Task requirements
In the records below, find the line containing "turquoise mushroom: 6 -> 5", then print it and every following line exactly, through the last, without pictures.

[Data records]
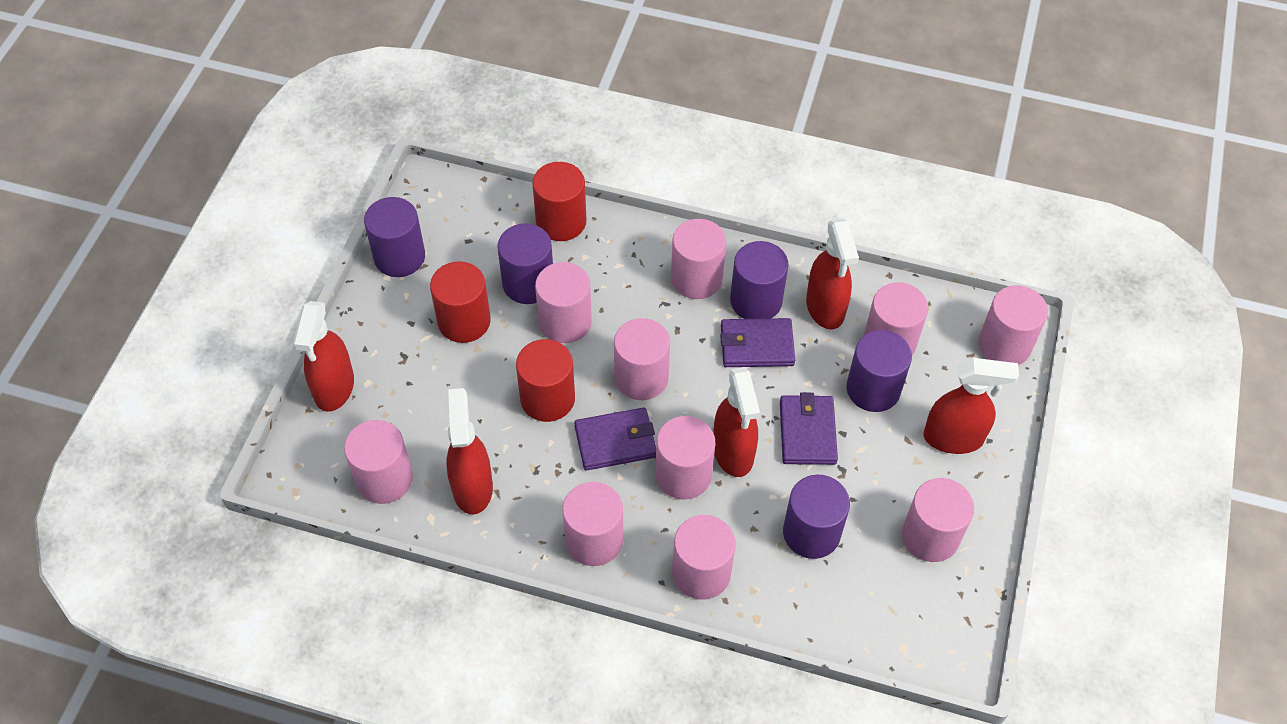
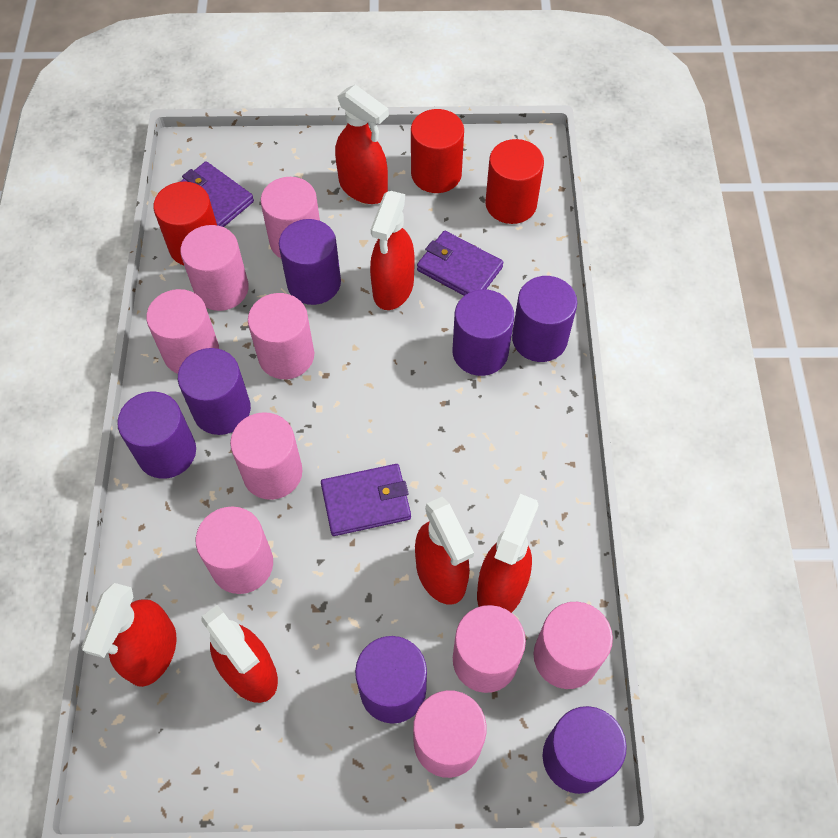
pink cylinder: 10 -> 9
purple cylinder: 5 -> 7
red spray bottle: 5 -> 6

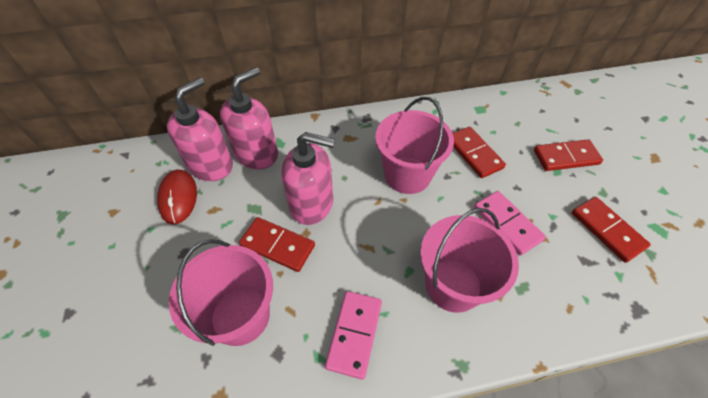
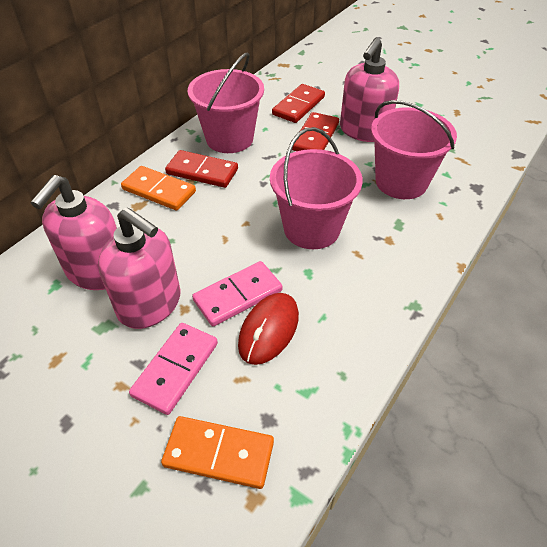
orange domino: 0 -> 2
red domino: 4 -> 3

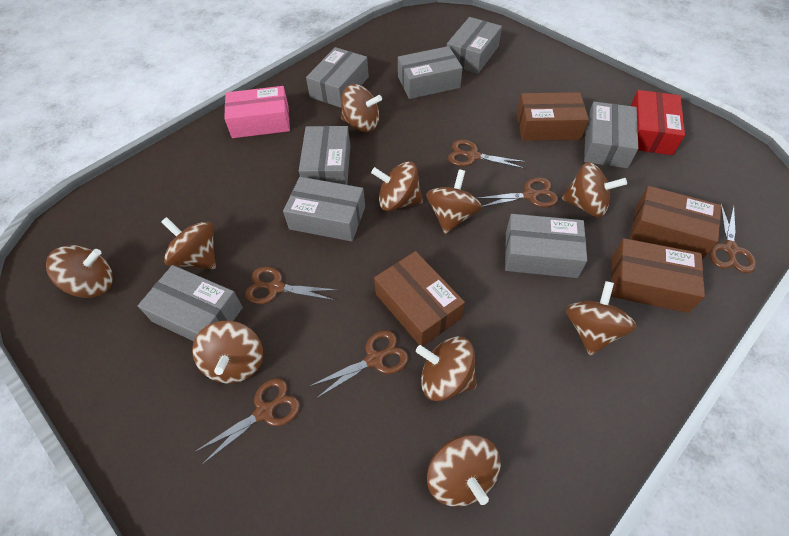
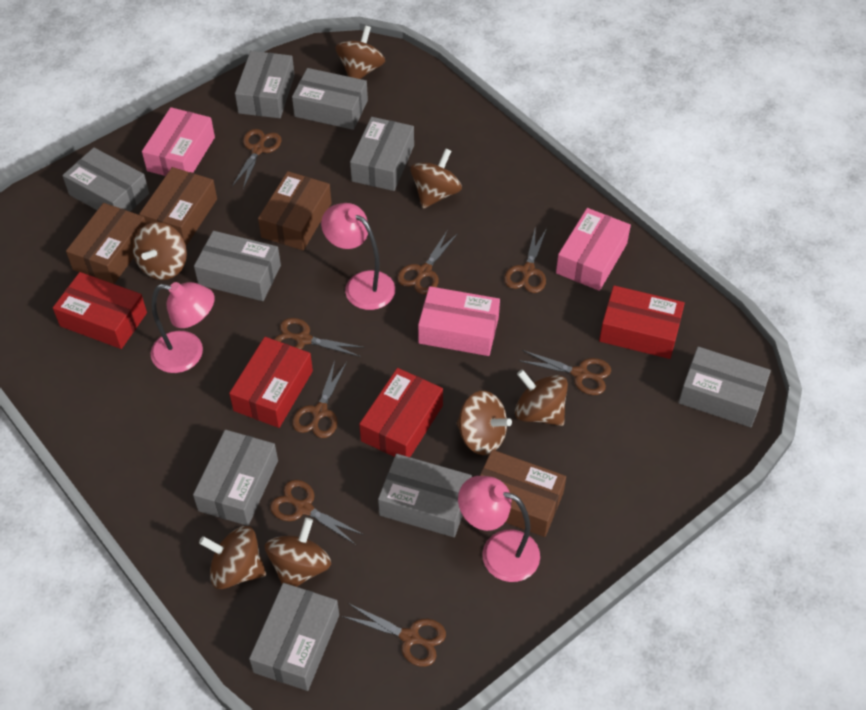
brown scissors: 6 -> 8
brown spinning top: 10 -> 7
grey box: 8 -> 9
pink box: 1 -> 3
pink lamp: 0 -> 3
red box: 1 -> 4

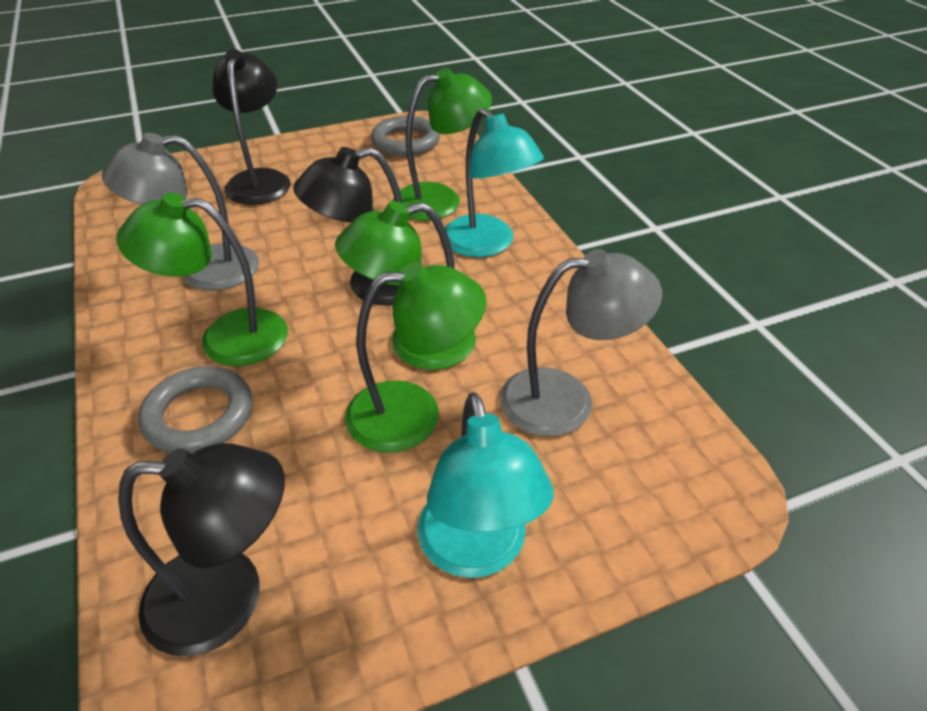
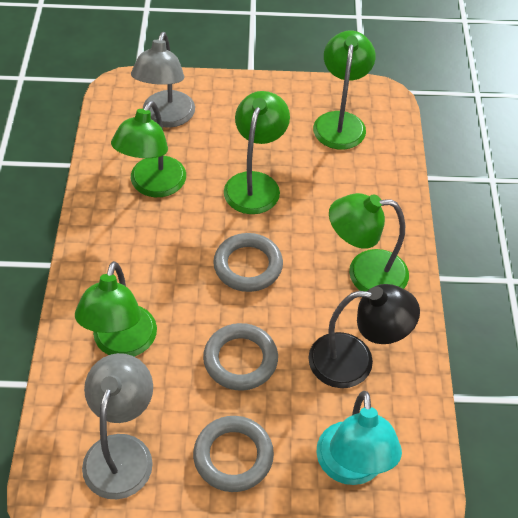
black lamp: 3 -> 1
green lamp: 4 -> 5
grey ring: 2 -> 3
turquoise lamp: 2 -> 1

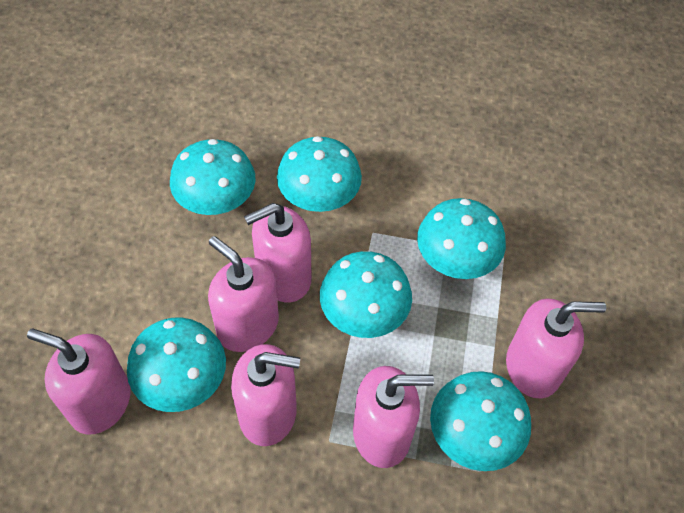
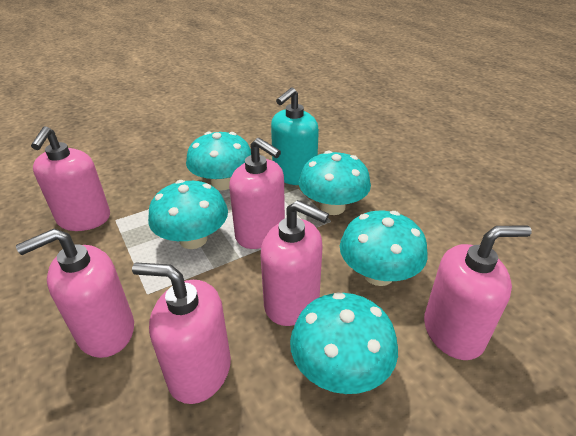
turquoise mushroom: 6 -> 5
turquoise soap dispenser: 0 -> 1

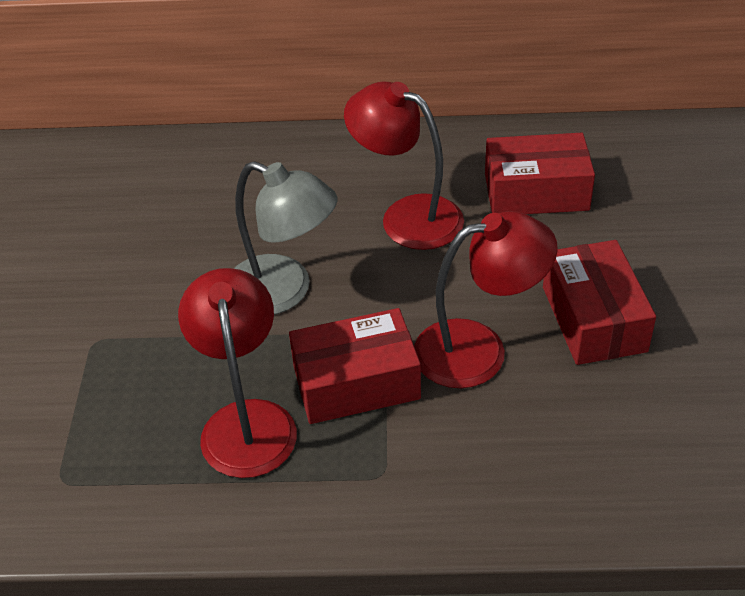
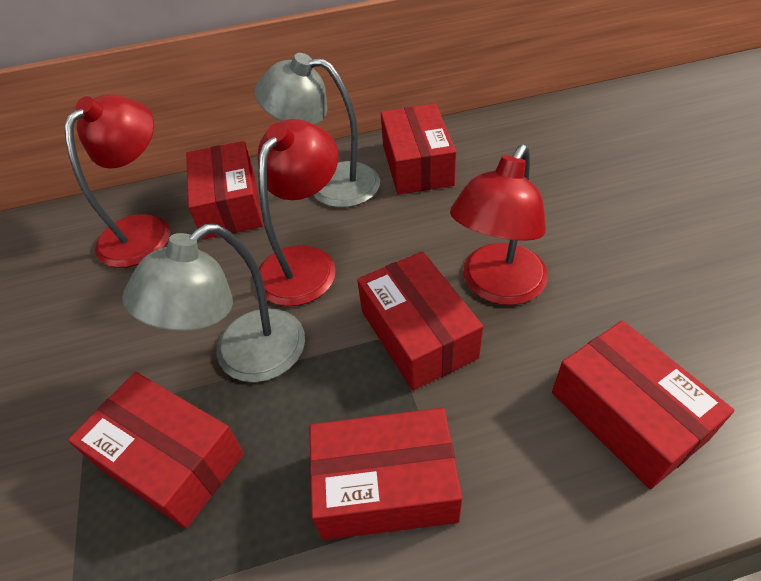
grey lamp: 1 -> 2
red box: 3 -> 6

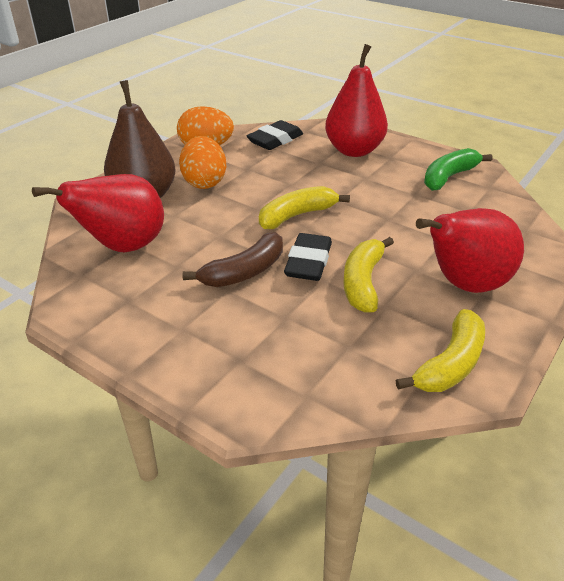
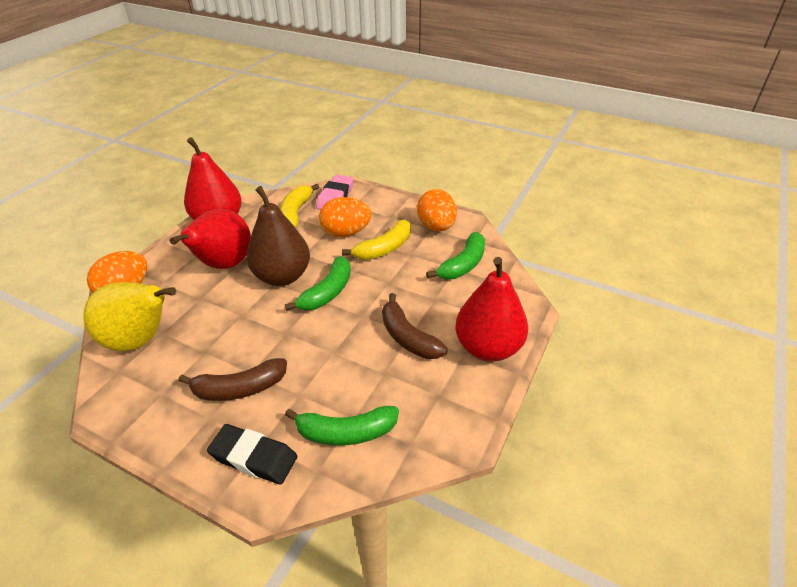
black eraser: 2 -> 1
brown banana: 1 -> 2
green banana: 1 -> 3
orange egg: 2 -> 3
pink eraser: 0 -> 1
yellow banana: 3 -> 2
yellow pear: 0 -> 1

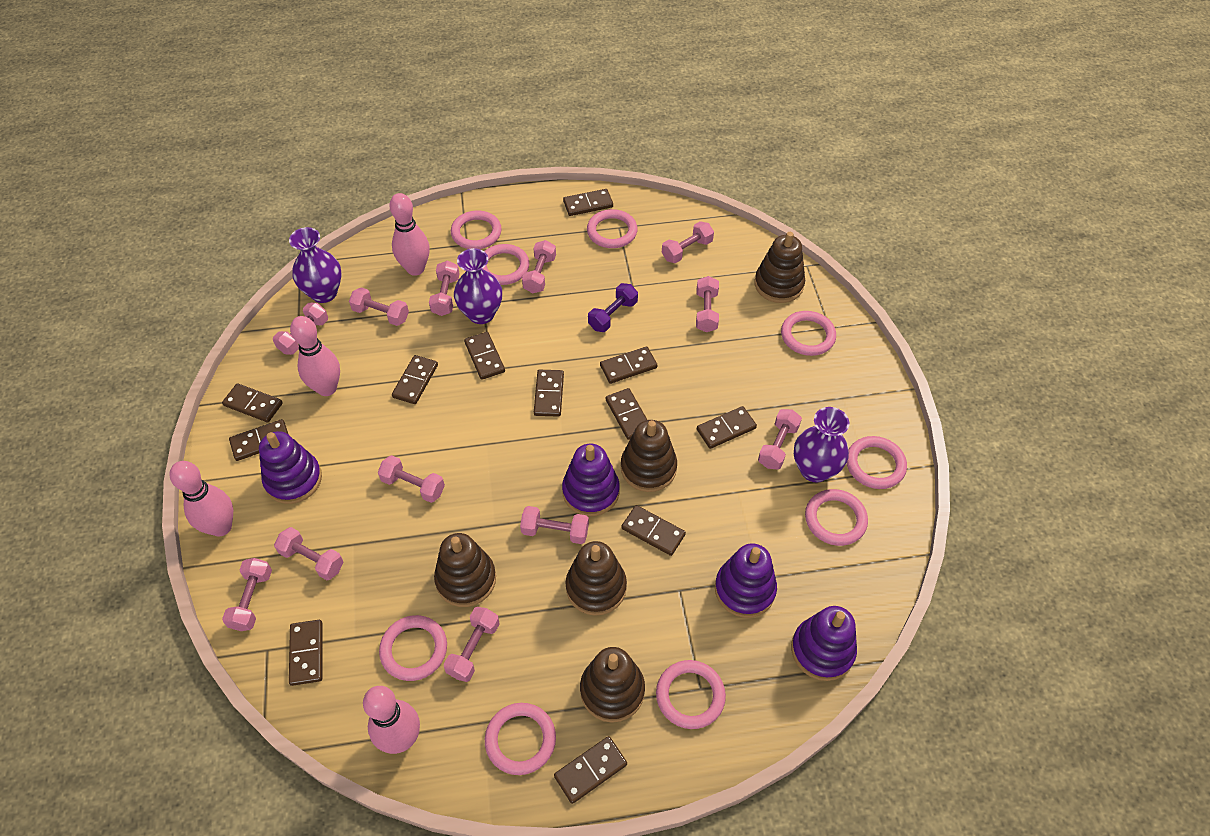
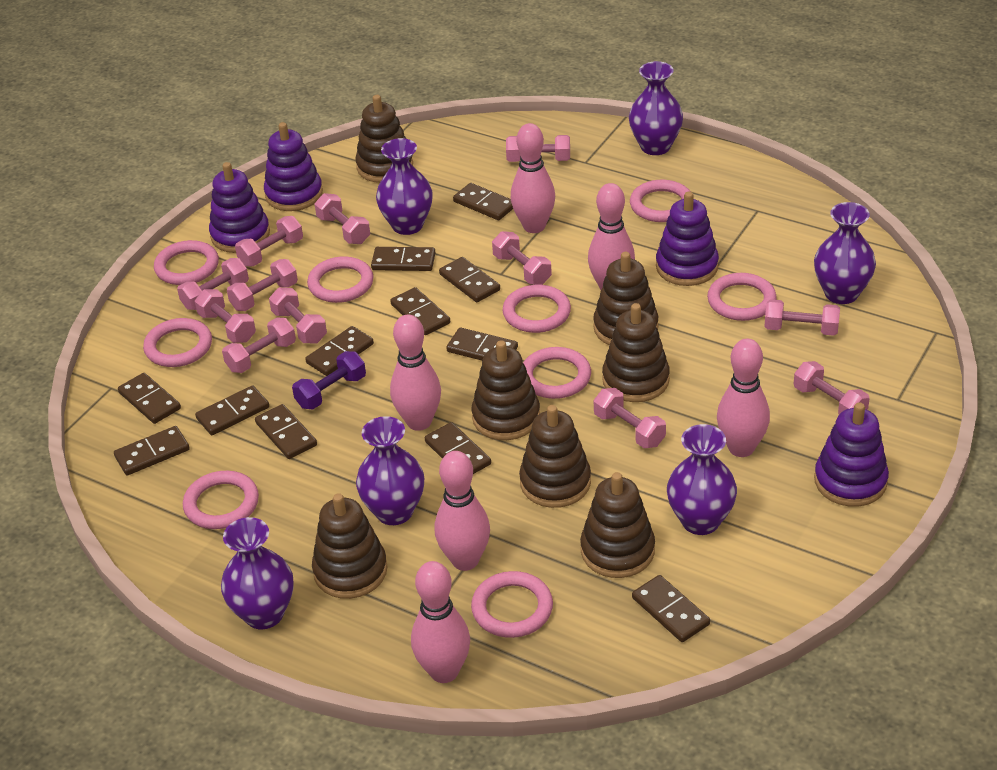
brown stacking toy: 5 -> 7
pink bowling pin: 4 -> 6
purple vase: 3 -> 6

Response to this exercise
turquoise mushroom: 6 -> 5
turquoise soap dispenser: 0 -> 1

grey lamp: 1 -> 2
red box: 3 -> 6

black eraser: 2 -> 1
brown banana: 1 -> 2
green banana: 1 -> 3
orange egg: 2 -> 3
pink eraser: 0 -> 1
yellow banana: 3 -> 2
yellow pear: 0 -> 1

brown stacking toy: 5 -> 7
pink bowling pin: 4 -> 6
purple vase: 3 -> 6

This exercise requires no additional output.